[ACTIVITY] Only the stretch of the listing below that runs from the line with "C2: 100uF (plus" through the line with "C3: 22nF (+9V, 0V) -> 150nF (+9V, 0V)" is to be printed, exactly and with both ends.

:: RECORD EXCERPTS

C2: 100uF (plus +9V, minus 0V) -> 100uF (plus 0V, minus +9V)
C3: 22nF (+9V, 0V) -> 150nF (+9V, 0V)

::::
:: RECORD EXCERPTS

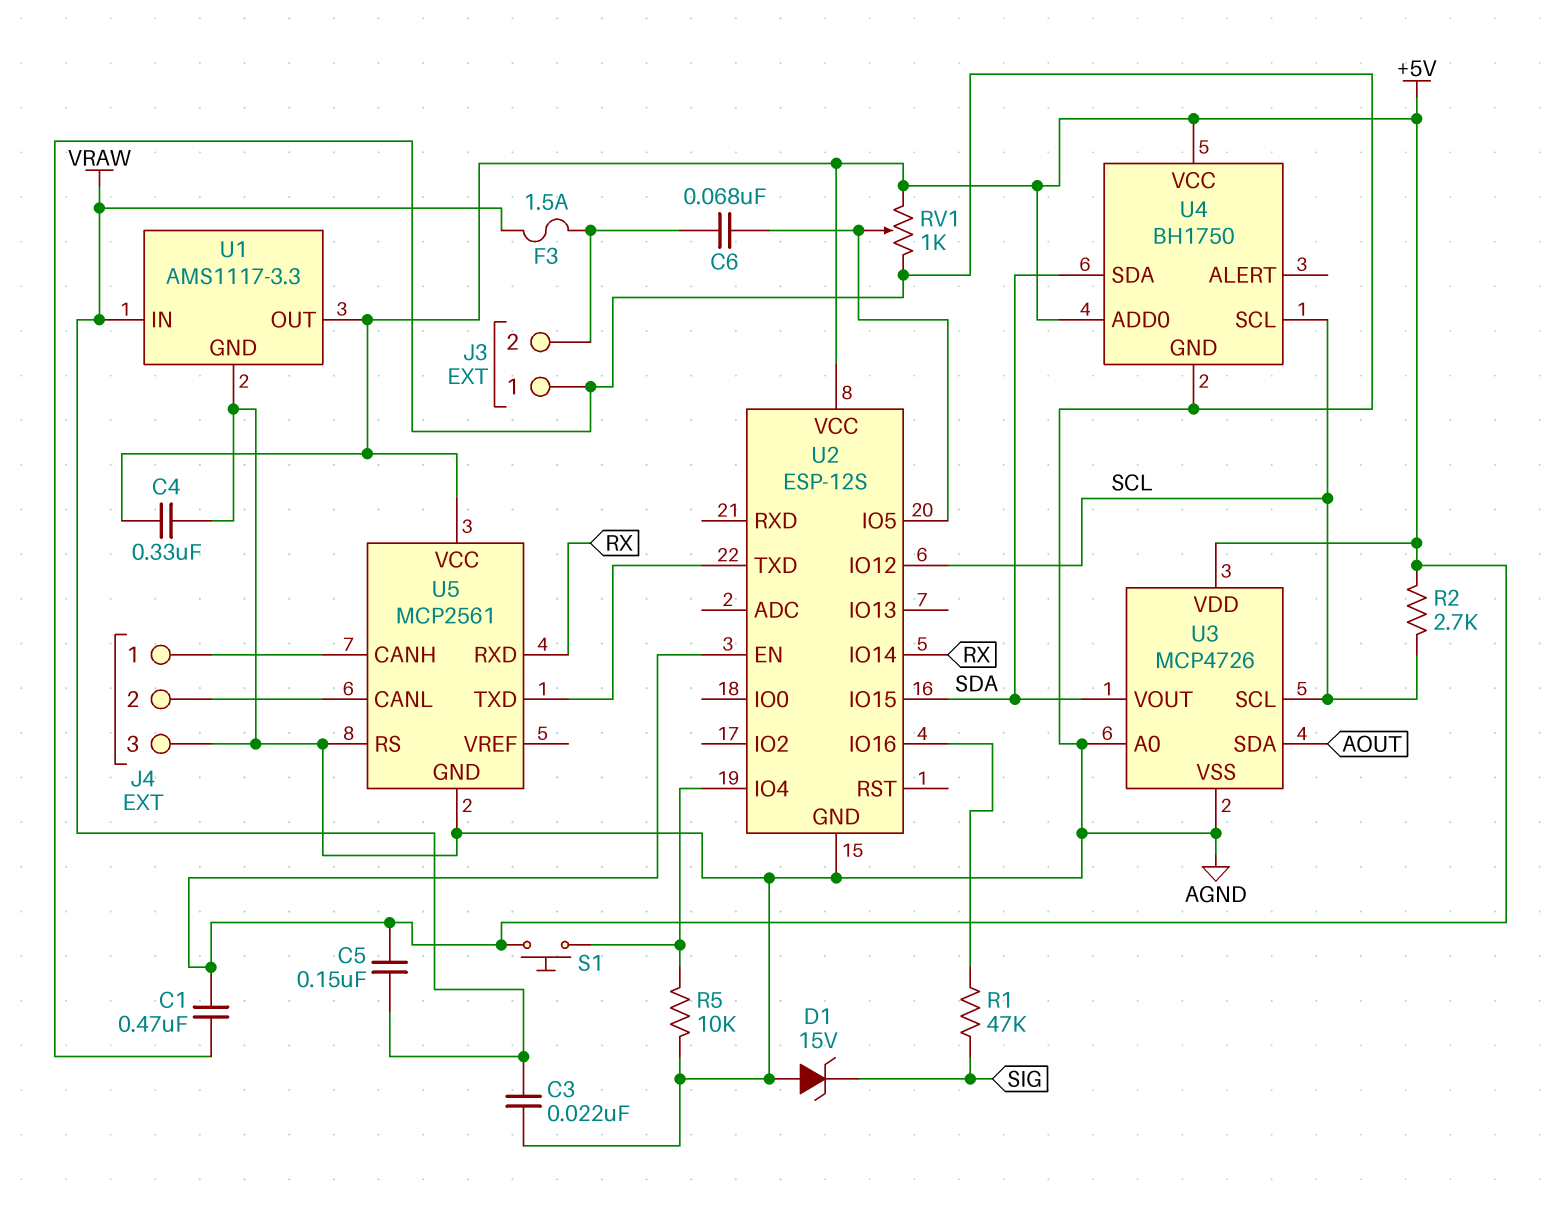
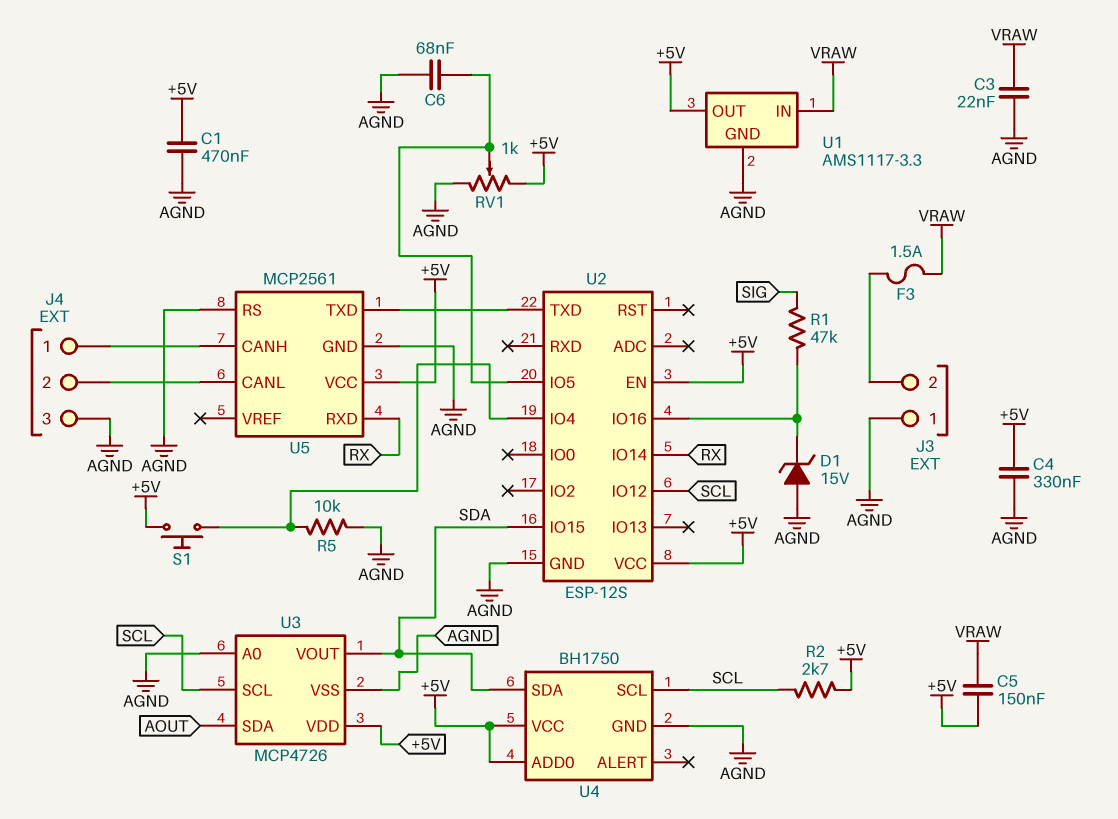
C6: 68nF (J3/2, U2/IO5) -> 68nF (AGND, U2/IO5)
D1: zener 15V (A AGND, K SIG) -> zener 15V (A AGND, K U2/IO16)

::::
:: RECORD EXCERPTS

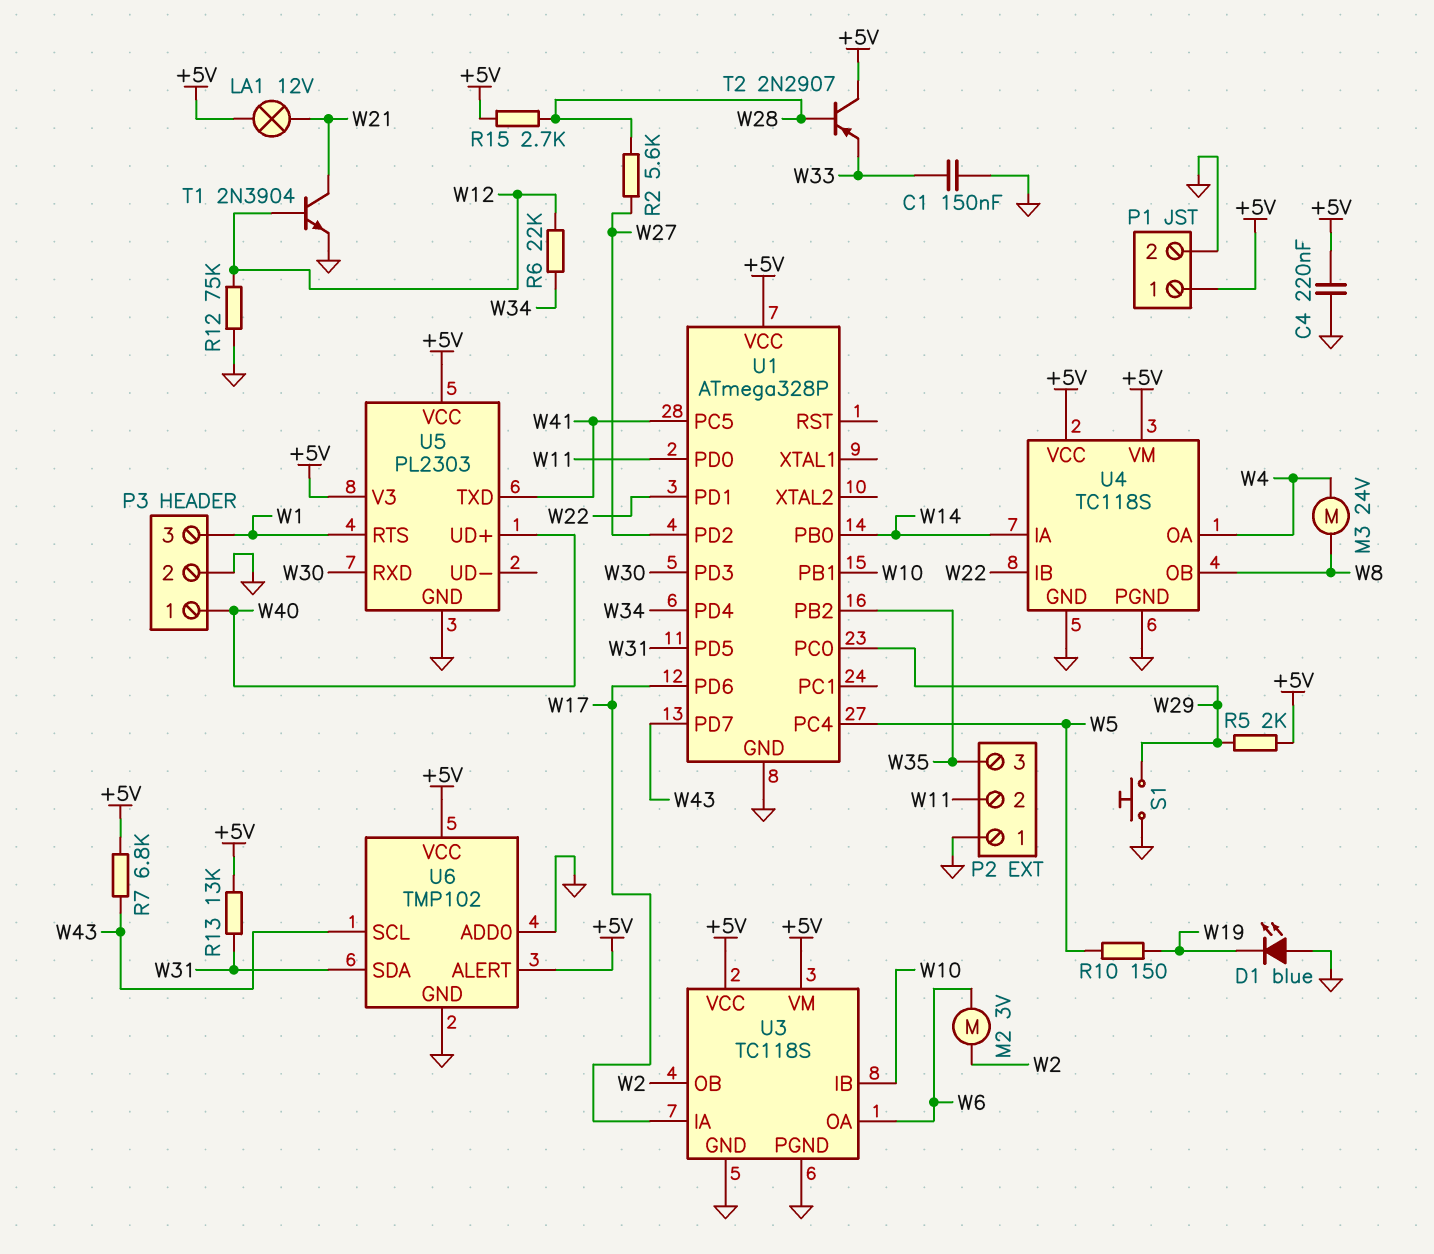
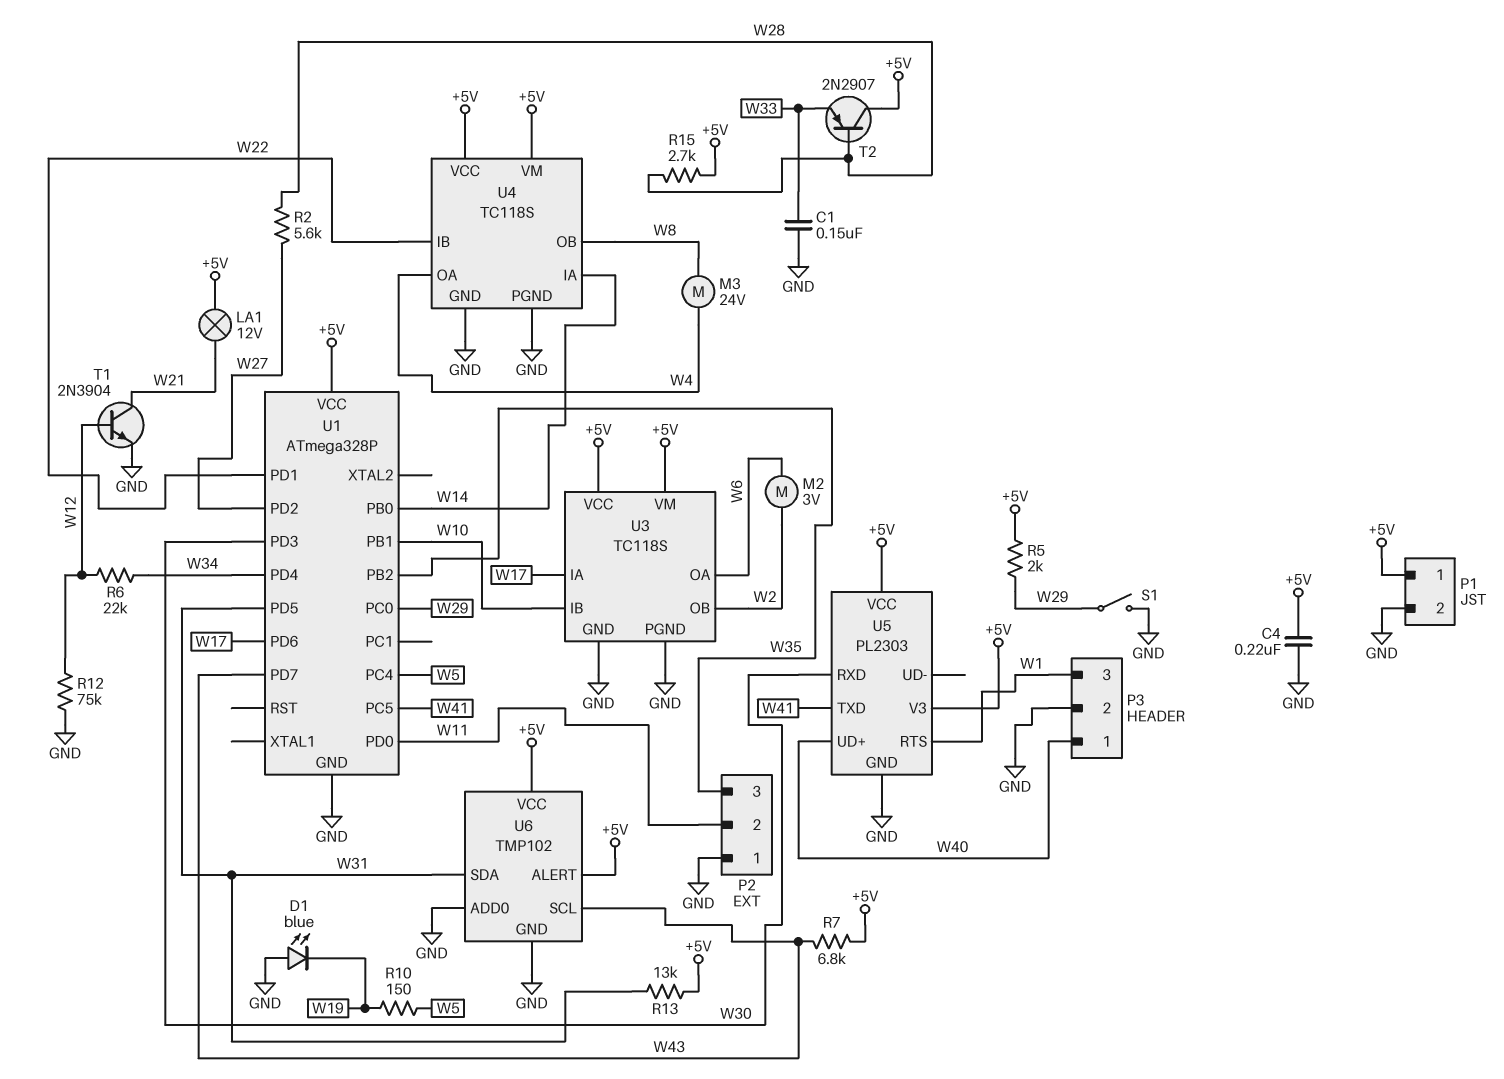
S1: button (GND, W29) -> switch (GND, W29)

::::

[EXERCISE OUTPUT]
C2: 100uF (plus +9V, minus 0V) -> 100uF (plus 0V, minus +9V)
C3: 22nF (+9V, 0V) -> 150nF (+9V, 0V)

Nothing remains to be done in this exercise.